- _TASK PROMPT_
Transcribe exactly every line from the one with "(158, 218) = (177, 181): black" to the last line of the listing below, including both.

Content starts

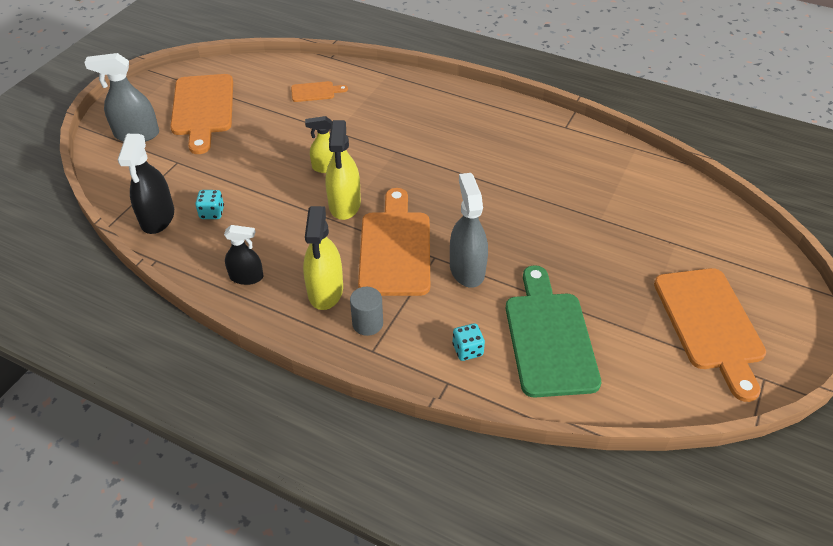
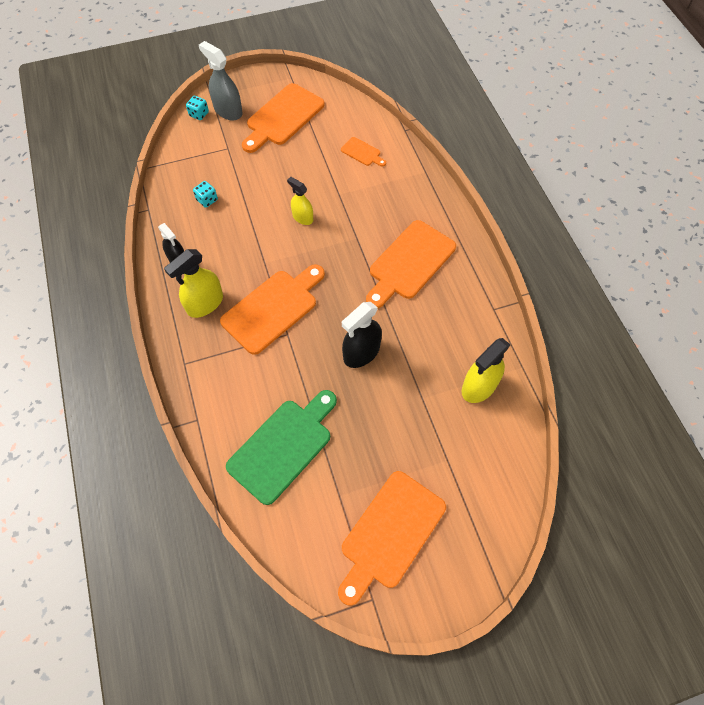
camera: 45 degrees right, 15 degrees up
(158, 218) = (177, 181): black spray bottle -> black spray bottle (361, 352)
(344, 204) = (281, 253): yellow spray bottle -> yellow spray bottle (479, 386)
(367, 323) = (201, 344): grey cylinder -> none
(462, 139) = (409, 263): none -> orange cutting board
(467, 269) = (295, 359): grey spray bottle -> none
(467, 350) = (231, 410): turquoise dice -> turquoise dice (199, 114)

Content ends

- _THE COMPLETED TASK_
(158, 218) = (177, 181): black spray bottle -> black spray bottle (361, 352)
(344, 204) = (281, 253): yellow spray bottle -> yellow spray bottle (479, 386)
(367, 323) = (201, 344): grey cylinder -> none
(462, 139) = (409, 263): none -> orange cutting board
(467, 269) = (295, 359): grey spray bottle -> none
(467, 350) = (231, 410): turquoise dice -> turquoise dice (199, 114)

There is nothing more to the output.